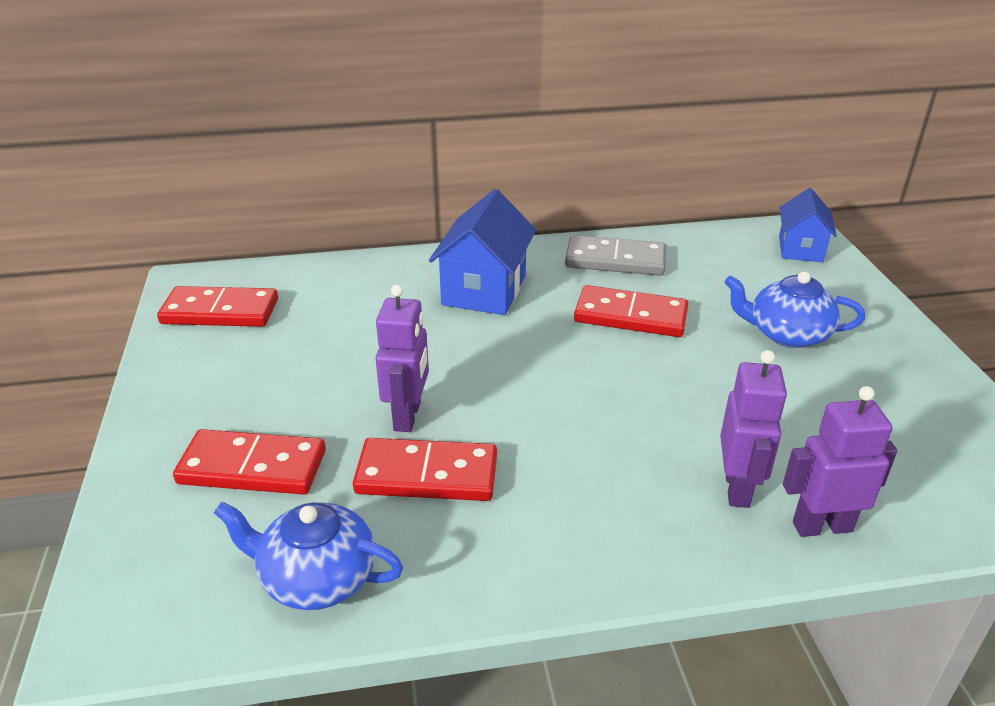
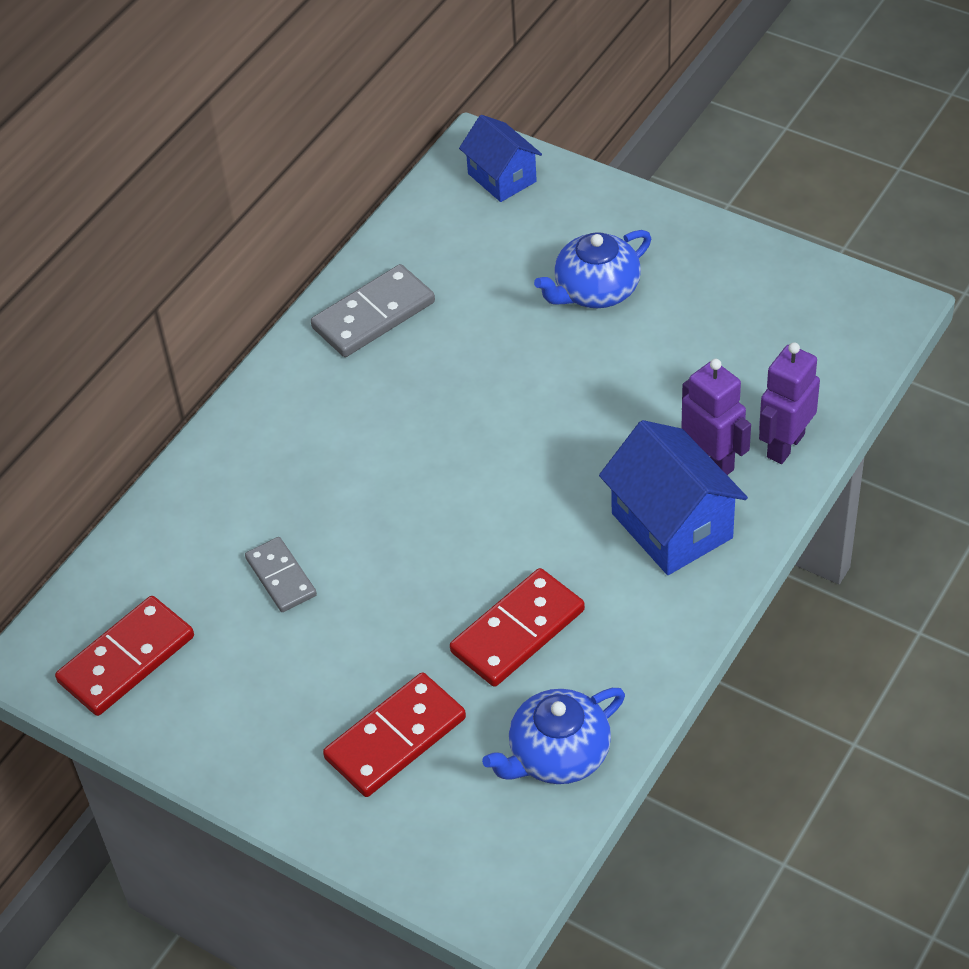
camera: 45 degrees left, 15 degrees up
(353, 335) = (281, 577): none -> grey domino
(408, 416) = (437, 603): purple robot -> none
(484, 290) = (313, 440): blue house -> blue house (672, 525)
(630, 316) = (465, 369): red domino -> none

● ● ● ● ●

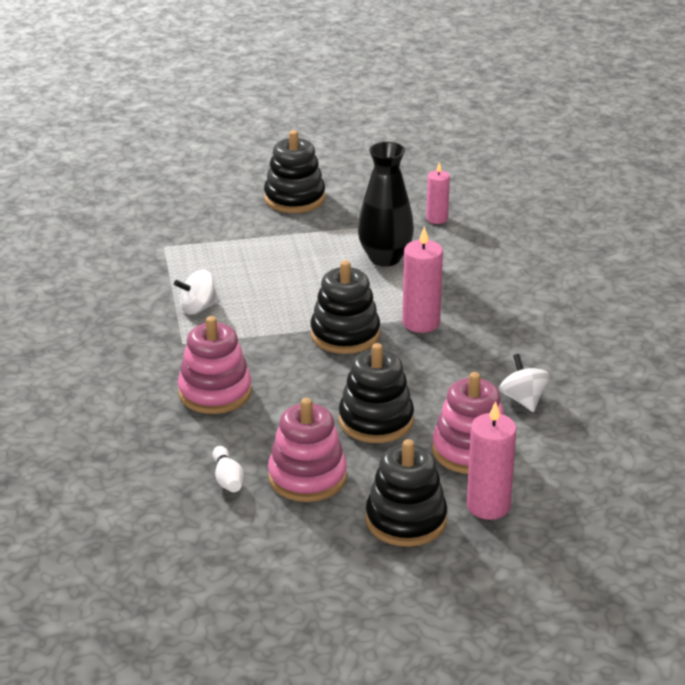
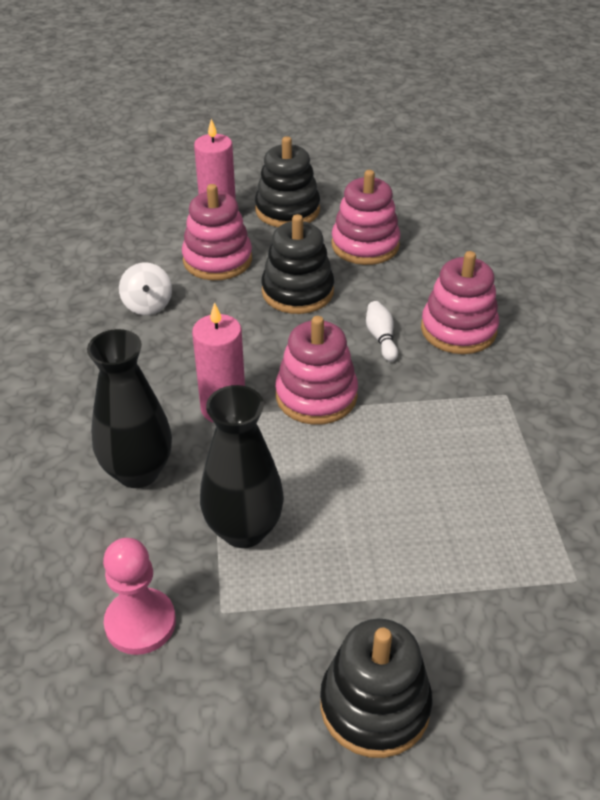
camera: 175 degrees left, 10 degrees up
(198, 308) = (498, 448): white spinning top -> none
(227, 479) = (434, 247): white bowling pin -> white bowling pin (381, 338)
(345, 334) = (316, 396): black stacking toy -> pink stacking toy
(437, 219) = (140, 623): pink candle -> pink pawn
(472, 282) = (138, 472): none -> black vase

● ● ● ● ●

| TO DO |
Each line of the material that includes the string "none" is to be counted; give only the final number.

| WRITTEN SOLUTION |
5